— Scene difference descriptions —

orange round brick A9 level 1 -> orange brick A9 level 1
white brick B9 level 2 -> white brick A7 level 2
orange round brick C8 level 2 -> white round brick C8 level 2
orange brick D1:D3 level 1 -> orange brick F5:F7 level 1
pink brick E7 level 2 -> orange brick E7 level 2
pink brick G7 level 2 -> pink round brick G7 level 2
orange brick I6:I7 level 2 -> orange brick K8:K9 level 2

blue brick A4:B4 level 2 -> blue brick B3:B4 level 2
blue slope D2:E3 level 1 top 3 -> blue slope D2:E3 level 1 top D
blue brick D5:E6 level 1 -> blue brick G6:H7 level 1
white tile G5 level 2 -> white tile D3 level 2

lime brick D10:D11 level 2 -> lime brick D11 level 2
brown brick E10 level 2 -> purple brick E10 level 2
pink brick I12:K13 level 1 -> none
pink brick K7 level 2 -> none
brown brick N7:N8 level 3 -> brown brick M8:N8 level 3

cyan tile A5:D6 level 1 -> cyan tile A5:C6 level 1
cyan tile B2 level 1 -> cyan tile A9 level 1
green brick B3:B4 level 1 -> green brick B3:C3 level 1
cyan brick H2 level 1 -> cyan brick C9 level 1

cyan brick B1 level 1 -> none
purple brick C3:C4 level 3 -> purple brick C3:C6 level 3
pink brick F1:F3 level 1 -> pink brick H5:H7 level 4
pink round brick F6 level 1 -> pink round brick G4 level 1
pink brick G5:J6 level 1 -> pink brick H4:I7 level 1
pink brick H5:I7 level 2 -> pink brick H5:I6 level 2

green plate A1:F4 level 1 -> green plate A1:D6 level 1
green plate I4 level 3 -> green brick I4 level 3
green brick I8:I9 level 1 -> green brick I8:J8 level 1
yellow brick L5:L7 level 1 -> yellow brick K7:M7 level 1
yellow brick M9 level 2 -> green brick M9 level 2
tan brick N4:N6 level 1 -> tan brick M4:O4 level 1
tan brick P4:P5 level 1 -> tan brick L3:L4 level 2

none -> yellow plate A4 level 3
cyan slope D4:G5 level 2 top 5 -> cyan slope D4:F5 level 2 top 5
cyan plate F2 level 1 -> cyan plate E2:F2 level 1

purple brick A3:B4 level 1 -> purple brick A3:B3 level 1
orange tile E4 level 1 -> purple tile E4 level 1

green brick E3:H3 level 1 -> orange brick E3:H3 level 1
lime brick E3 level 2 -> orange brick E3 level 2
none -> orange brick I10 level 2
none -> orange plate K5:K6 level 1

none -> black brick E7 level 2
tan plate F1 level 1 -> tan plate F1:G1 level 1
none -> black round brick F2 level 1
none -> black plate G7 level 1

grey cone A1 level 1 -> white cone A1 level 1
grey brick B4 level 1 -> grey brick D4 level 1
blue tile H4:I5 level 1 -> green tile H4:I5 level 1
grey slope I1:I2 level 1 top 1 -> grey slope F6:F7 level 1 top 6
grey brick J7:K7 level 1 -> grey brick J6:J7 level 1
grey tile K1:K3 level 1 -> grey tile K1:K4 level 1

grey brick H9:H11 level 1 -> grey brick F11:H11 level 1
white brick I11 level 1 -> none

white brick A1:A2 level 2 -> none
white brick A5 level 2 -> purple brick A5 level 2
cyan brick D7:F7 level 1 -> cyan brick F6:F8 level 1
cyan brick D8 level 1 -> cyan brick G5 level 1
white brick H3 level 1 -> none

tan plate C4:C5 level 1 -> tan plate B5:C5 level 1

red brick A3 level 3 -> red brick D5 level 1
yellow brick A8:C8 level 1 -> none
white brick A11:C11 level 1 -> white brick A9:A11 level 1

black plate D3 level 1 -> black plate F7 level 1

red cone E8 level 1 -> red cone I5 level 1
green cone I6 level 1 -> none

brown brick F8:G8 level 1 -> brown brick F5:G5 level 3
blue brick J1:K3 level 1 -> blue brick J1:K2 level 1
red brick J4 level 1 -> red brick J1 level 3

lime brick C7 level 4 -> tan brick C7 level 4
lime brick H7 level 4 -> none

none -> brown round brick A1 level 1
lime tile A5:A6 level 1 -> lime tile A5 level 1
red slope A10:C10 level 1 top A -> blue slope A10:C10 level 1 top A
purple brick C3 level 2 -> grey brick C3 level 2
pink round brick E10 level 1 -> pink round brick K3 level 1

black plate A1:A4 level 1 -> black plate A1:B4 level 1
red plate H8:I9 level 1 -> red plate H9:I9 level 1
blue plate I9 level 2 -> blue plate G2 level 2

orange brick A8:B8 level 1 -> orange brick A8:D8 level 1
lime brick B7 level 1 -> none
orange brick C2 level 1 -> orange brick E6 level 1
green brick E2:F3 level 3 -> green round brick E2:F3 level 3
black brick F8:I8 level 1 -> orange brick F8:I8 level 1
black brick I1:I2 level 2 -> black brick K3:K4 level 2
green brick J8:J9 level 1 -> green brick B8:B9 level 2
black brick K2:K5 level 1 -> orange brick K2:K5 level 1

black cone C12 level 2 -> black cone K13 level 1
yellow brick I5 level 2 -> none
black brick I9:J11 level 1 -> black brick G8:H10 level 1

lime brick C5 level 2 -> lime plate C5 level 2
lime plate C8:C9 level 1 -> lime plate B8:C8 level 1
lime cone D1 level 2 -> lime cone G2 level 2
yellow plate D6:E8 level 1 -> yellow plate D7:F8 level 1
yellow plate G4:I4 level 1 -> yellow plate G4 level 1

— WHAT NEEDS TO BE DONE —
The required output is the stretch of entries above from the line containing "lime brick D10:D11" through the line containing "none -> orange plate K5:K6 level 1", reproduced exactly.

— EXPECTED ANSWER —
lime brick D10:D11 level 2 -> lime brick D11 level 2
brown brick E10 level 2 -> purple brick E10 level 2
pink brick I12:K13 level 1 -> none
pink brick K7 level 2 -> none
brown brick N7:N8 level 3 -> brown brick M8:N8 level 3

cyan tile A5:D6 level 1 -> cyan tile A5:C6 level 1
cyan tile B2 level 1 -> cyan tile A9 level 1
green brick B3:B4 level 1 -> green brick B3:C3 level 1
cyan brick H2 level 1 -> cyan brick C9 level 1

cyan brick B1 level 1 -> none
purple brick C3:C4 level 3 -> purple brick C3:C6 level 3
pink brick F1:F3 level 1 -> pink brick H5:H7 level 4
pink round brick F6 level 1 -> pink round brick G4 level 1
pink brick G5:J6 level 1 -> pink brick H4:I7 level 1
pink brick H5:I7 level 2 -> pink brick H5:I6 level 2

green plate A1:F4 level 1 -> green plate A1:D6 level 1
green plate I4 level 3 -> green brick I4 level 3
green brick I8:I9 level 1 -> green brick I8:J8 level 1
yellow brick L5:L7 level 1 -> yellow brick K7:M7 level 1
yellow brick M9 level 2 -> green brick M9 level 2
tan brick N4:N6 level 1 -> tan brick M4:O4 level 1
tan brick P4:P5 level 1 -> tan brick L3:L4 level 2

none -> yellow plate A4 level 3
cyan slope D4:G5 level 2 top 5 -> cyan slope D4:F5 level 2 top 5
cyan plate F2 level 1 -> cyan plate E2:F2 level 1

purple brick A3:B4 level 1 -> purple brick A3:B3 level 1
orange tile E4 level 1 -> purple tile E4 level 1

green brick E3:H3 level 1 -> orange brick E3:H3 level 1
lime brick E3 level 2 -> orange brick E3 level 2
none -> orange brick I10 level 2
none -> orange plate K5:K6 level 1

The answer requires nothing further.